▶ _TASK GOAL_
Please count the lines in the data below that hold the word "schottky", and give only the number.
INFORMATION PROVIDED Block Start
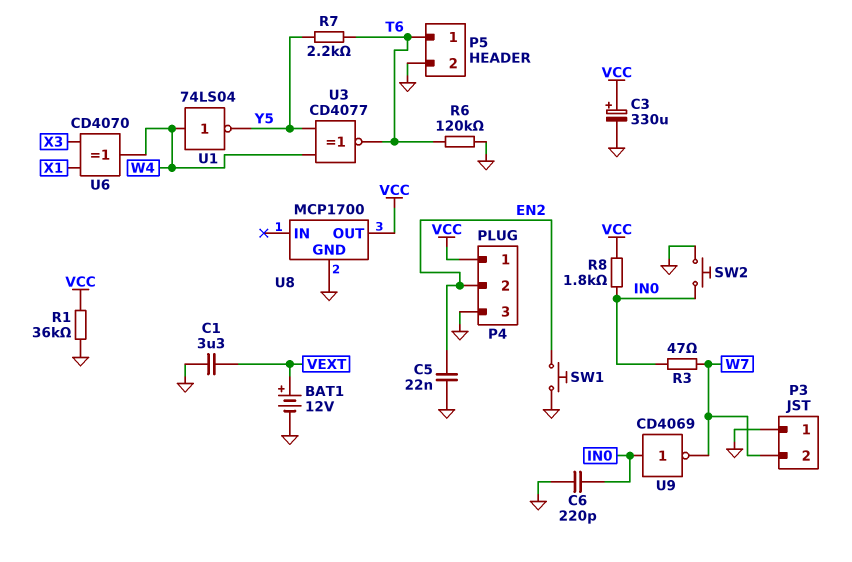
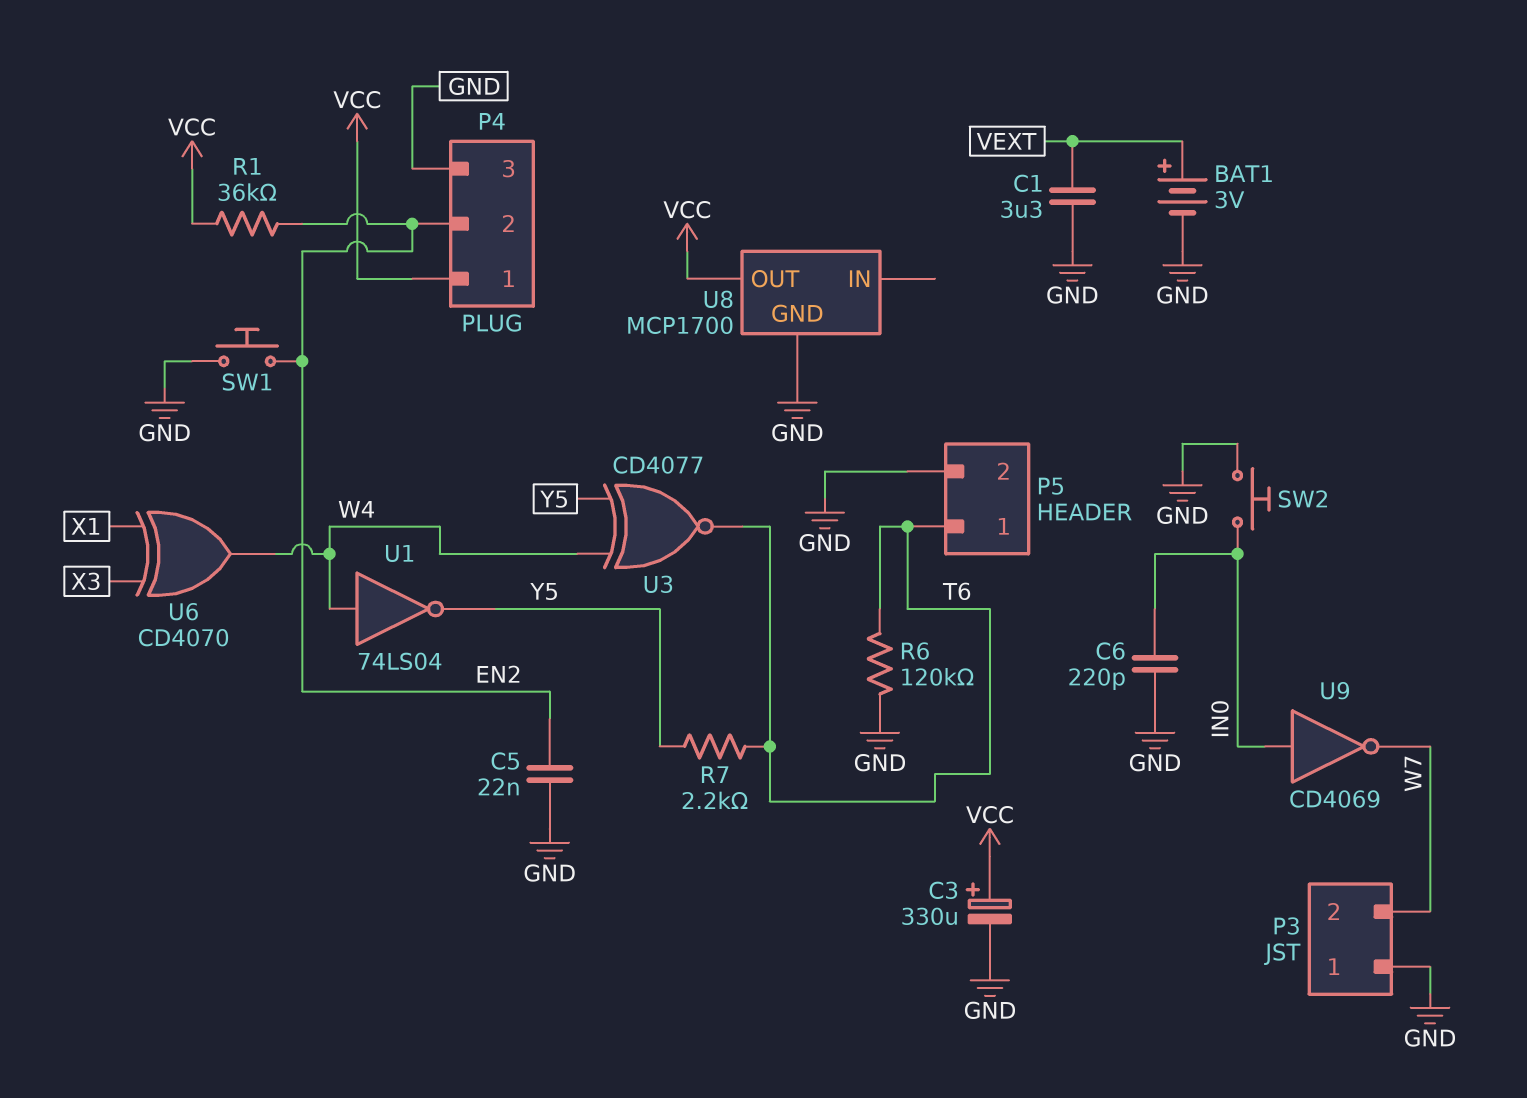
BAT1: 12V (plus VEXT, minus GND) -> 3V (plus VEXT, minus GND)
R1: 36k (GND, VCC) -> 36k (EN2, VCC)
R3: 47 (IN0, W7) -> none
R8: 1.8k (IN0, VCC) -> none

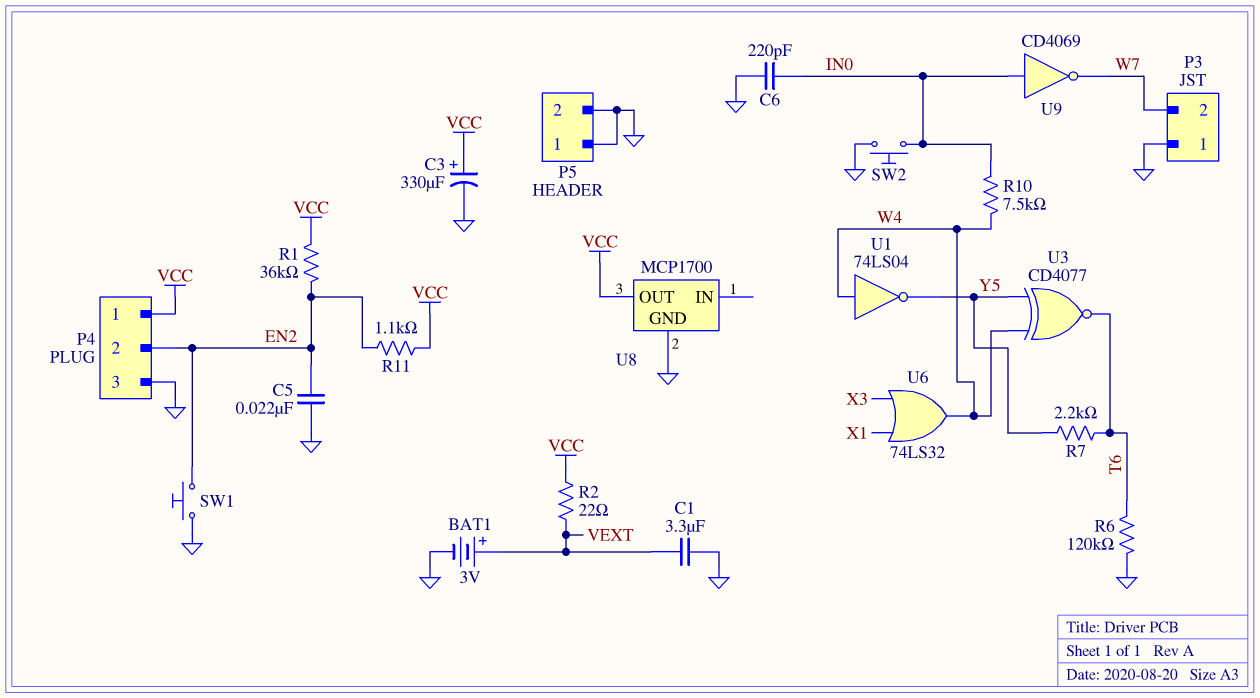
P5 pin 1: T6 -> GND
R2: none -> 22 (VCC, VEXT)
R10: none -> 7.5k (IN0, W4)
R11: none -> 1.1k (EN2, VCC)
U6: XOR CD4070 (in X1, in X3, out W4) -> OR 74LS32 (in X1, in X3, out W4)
INFORMATION PROVIDED Block End
INFORMATION PROVIDED Block Start
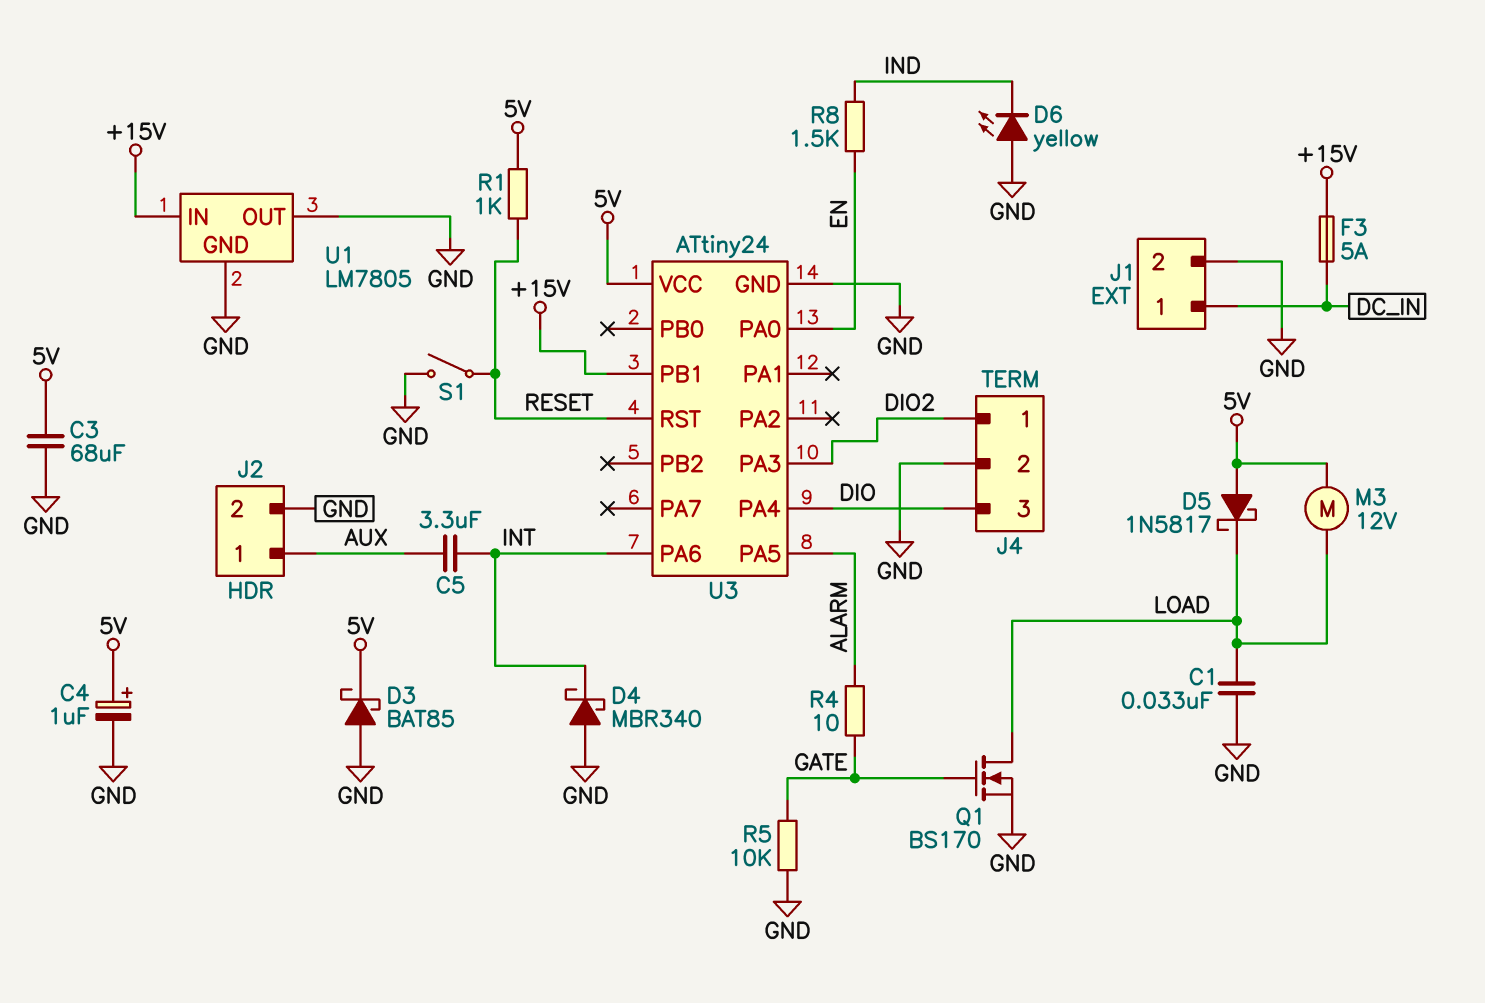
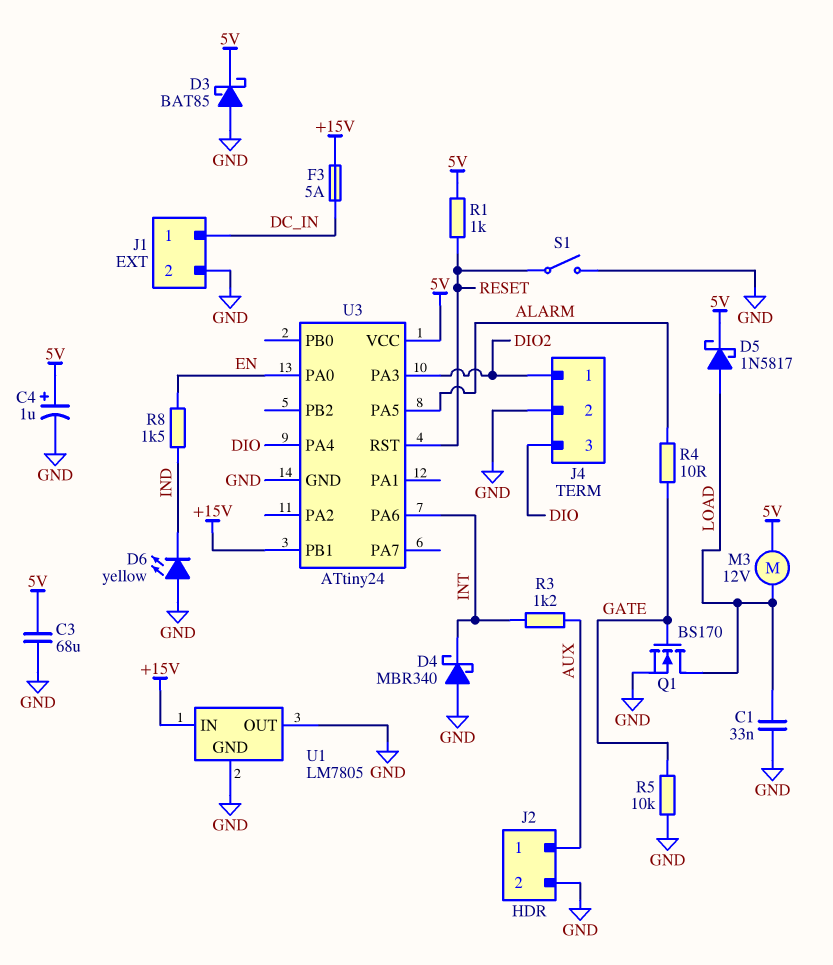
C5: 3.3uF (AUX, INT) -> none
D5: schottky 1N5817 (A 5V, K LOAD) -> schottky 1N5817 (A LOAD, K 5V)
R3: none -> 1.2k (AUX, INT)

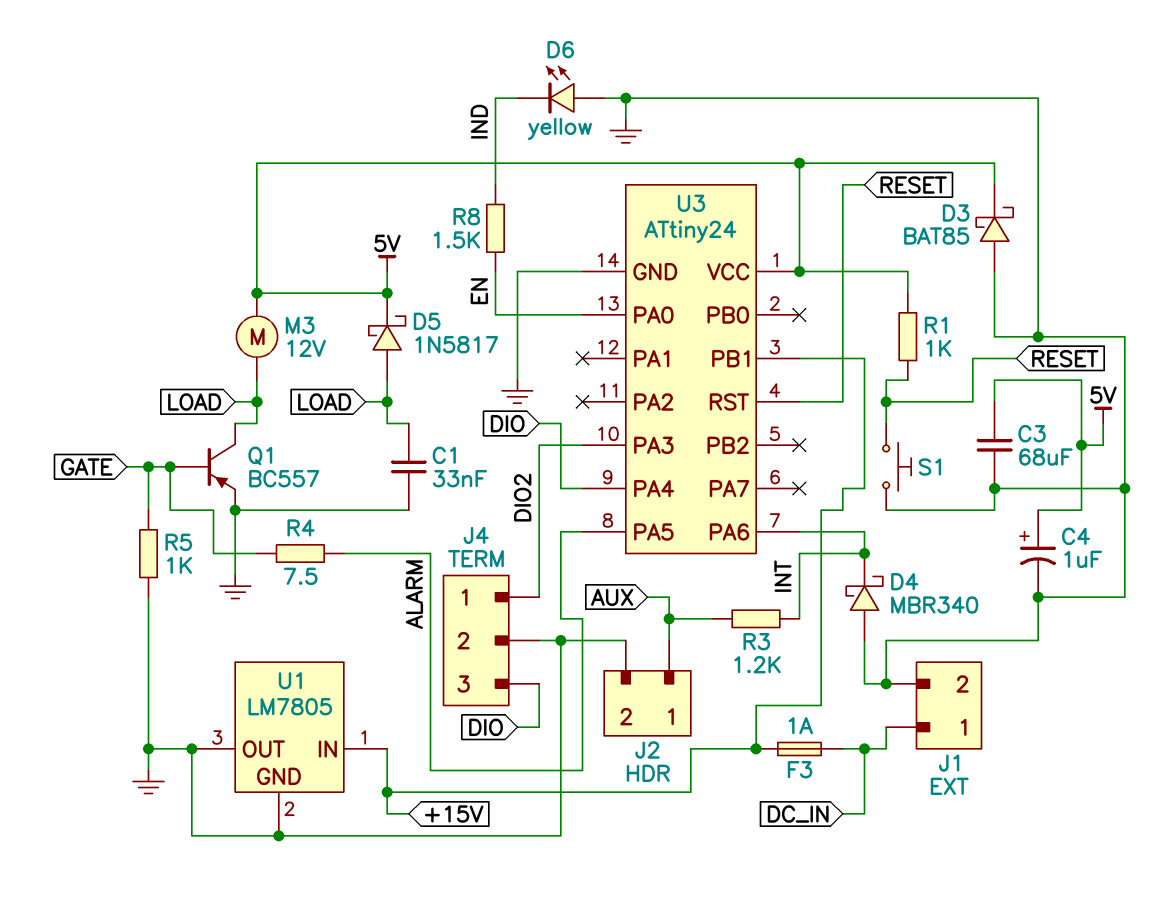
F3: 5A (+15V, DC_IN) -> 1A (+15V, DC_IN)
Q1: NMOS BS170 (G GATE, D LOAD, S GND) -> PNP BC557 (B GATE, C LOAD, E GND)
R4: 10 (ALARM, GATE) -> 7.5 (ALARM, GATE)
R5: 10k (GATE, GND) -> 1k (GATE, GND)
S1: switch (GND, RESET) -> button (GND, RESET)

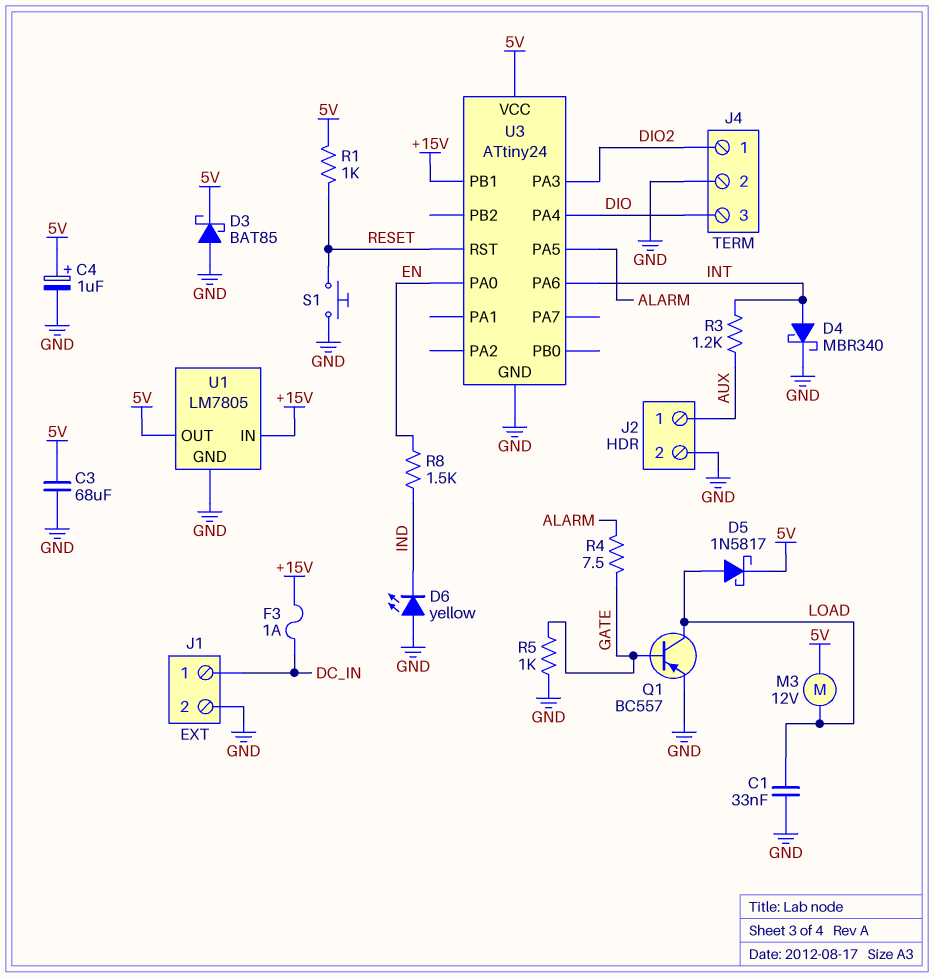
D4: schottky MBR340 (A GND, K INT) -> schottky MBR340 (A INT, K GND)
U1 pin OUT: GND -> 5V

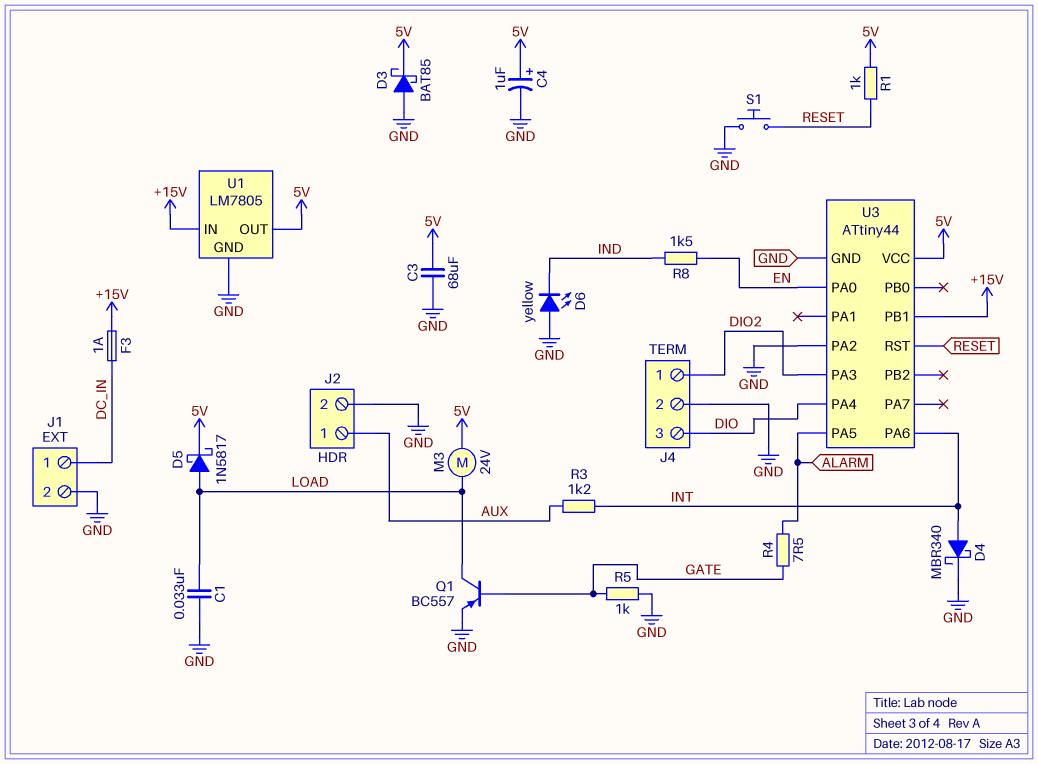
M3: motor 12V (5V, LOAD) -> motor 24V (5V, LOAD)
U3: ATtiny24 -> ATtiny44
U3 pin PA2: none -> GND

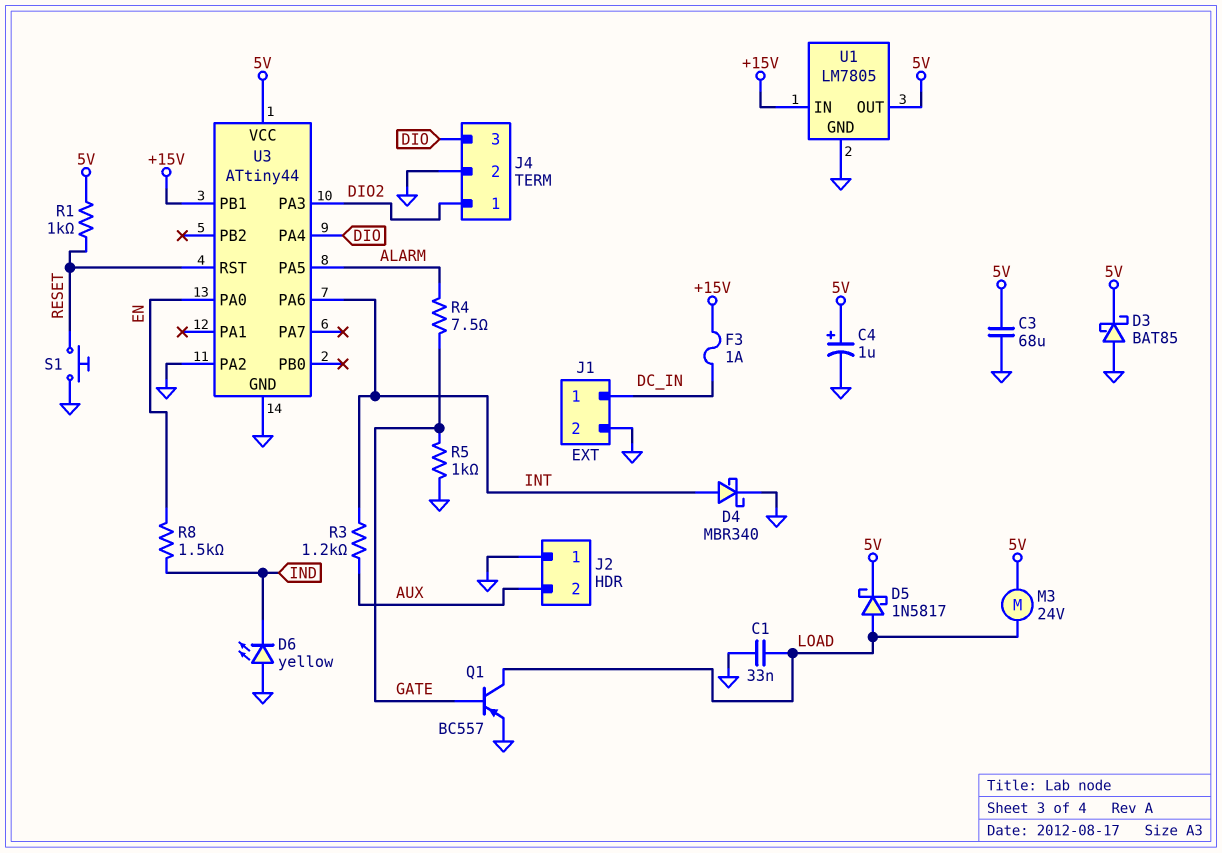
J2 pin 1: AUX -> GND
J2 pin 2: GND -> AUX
INFORMATION PROVIDED Block End
▶ _EXERCISE ANSWER_
2